__YOUR OBJECTIVE__
Please read the records below and return each line holding the string "plant".

__STORED DATA__

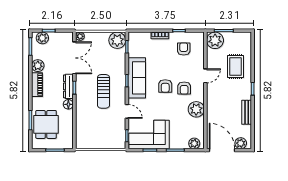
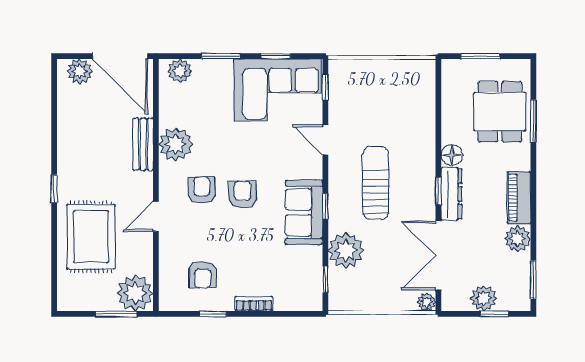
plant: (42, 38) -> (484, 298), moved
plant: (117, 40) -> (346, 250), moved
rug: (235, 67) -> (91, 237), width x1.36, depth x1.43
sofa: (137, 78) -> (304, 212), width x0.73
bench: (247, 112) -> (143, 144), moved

---

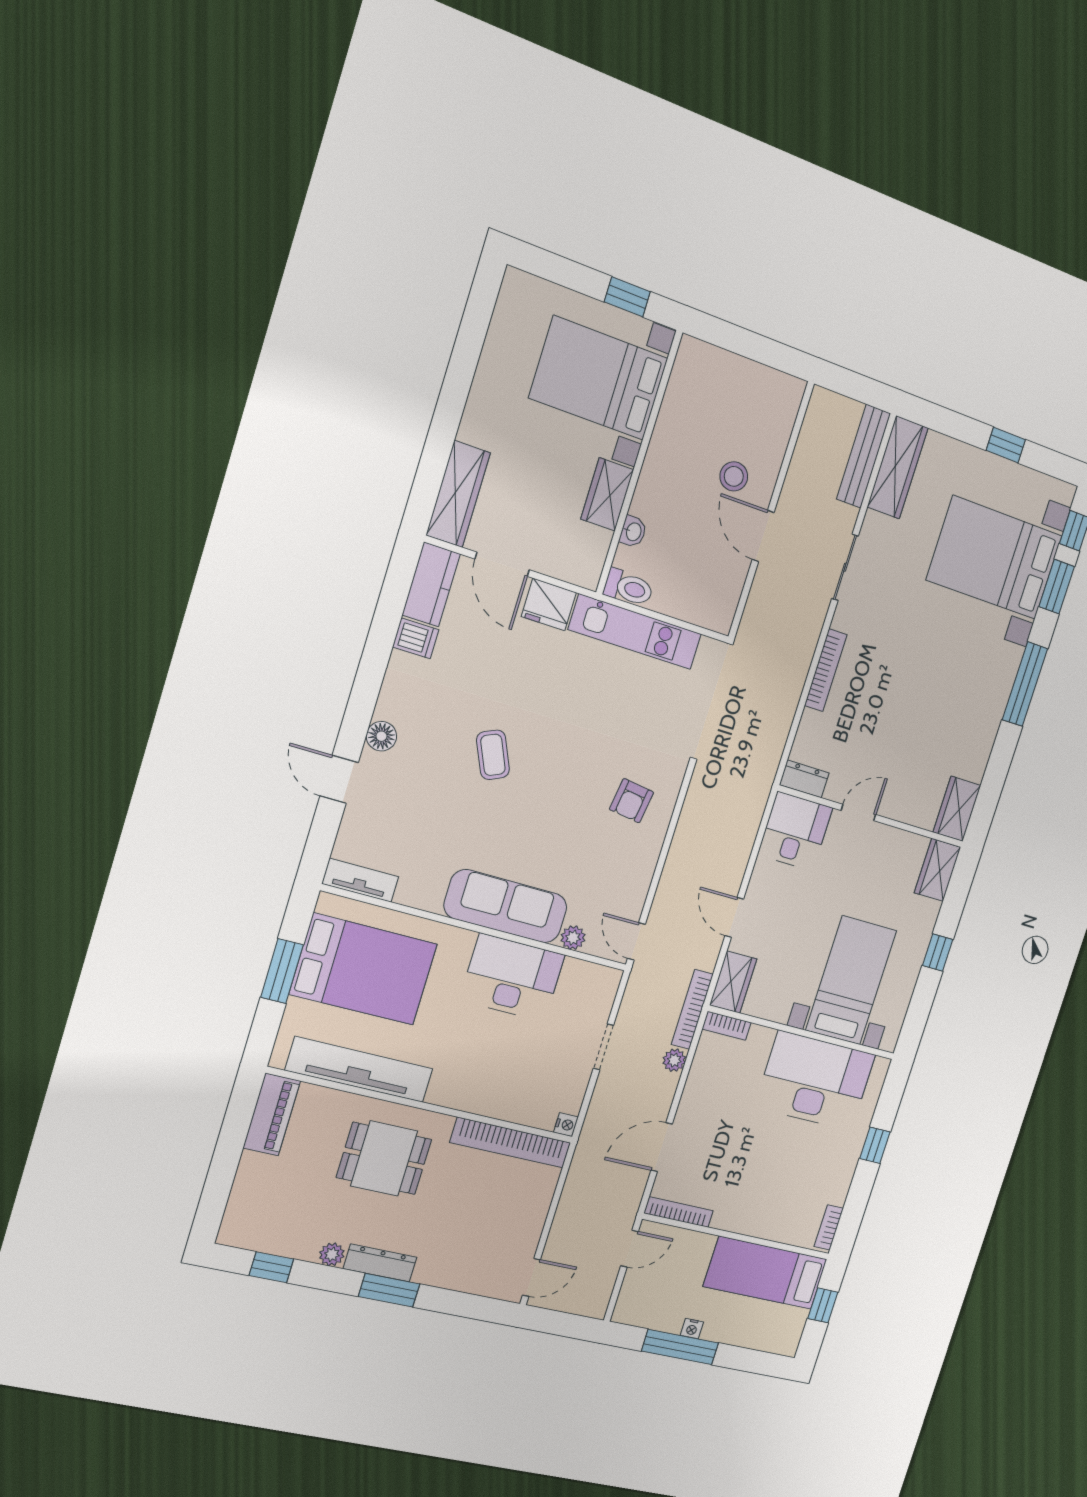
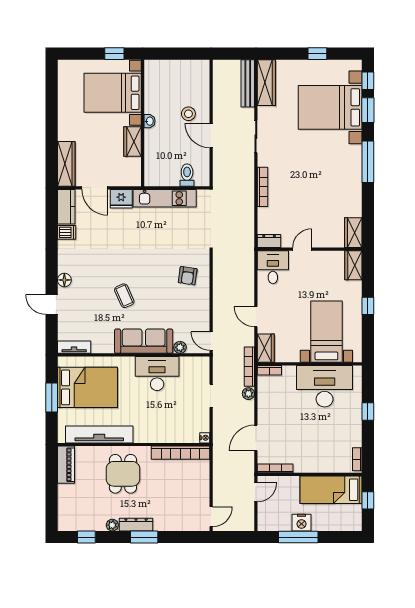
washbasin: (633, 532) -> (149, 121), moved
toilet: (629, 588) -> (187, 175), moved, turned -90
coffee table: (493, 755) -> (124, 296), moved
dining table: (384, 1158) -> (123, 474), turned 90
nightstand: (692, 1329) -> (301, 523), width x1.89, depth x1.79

---

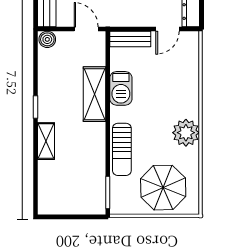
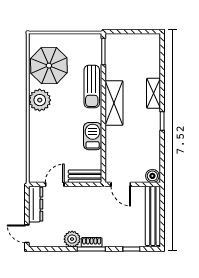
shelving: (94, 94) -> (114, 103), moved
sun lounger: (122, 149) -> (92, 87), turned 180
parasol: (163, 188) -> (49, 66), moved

__ANSWER TO THE PROBLEM__
plant: (42, 38) -> (484, 298), moved
plant: (117, 40) -> (346, 250), moved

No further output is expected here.